● TASK OBJECTIVE
Reproduce only this part of the listing: the line with "(144, 319) = (457, 526): none", plus every line after it through the last.

● INFORMATION SUPPLIED
::::::::::

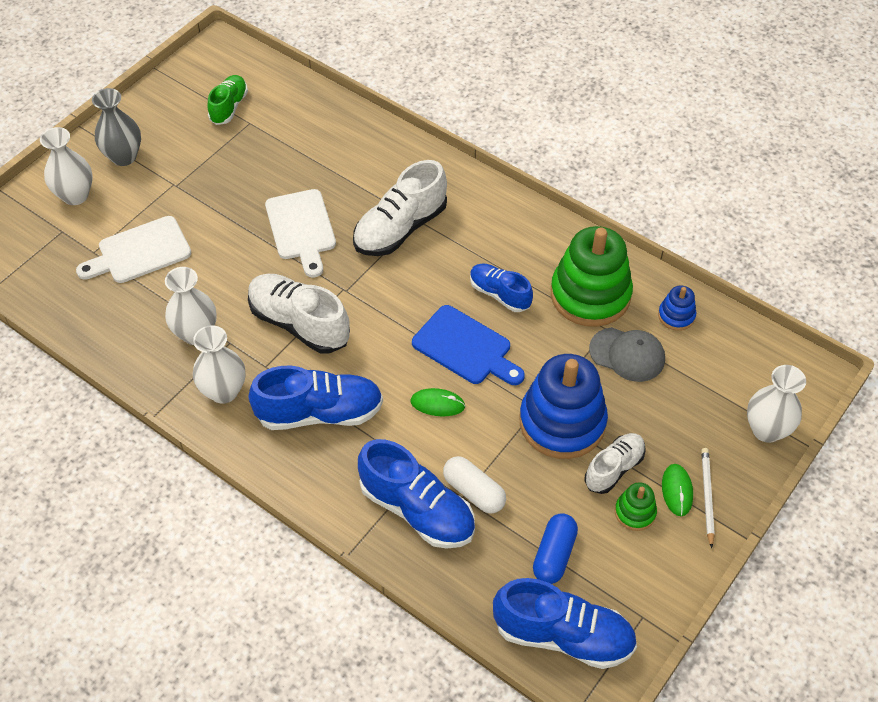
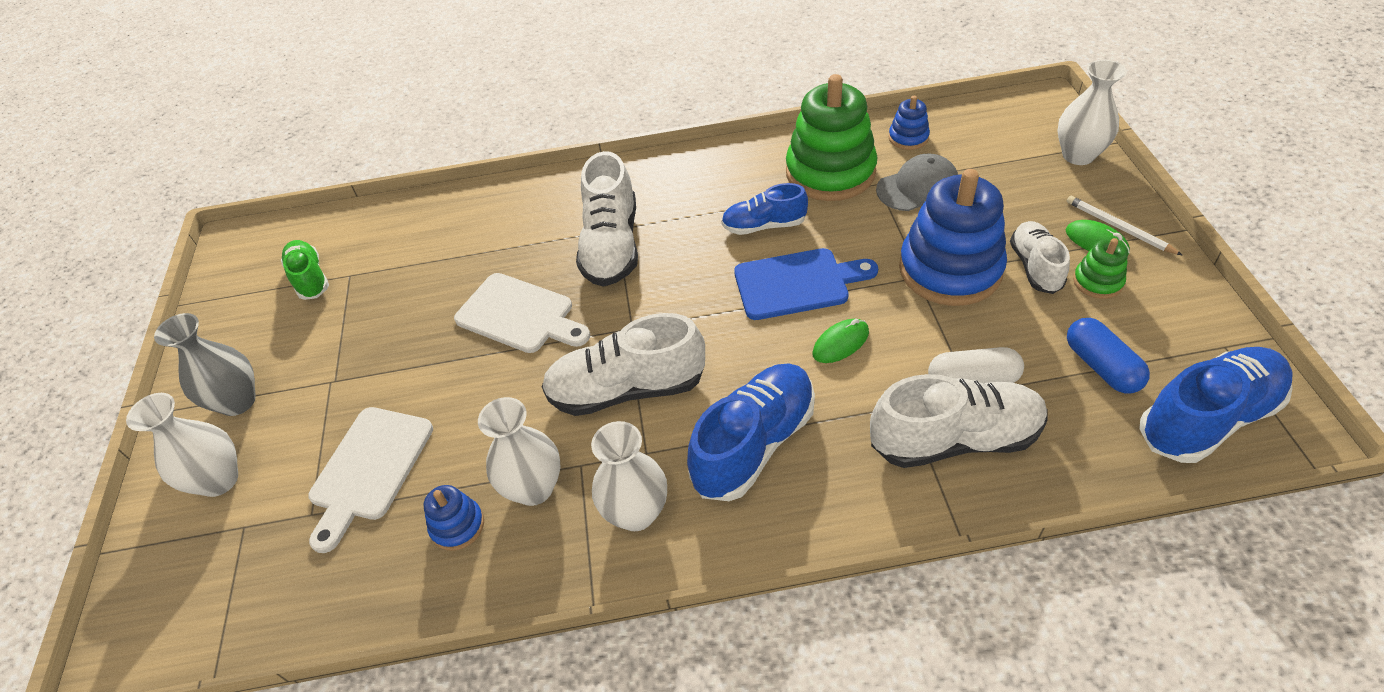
camera: 40 degrees left, 5 degrees down
(144, 319) = (457, 526): none -> blue stacking toy
(417, 510) = (954, 439): blue shoe -> white shoe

::::::::::

● YOUR SOLUTION
(144, 319) = (457, 526): none -> blue stacking toy
(417, 510) = (954, 439): blue shoe -> white shoe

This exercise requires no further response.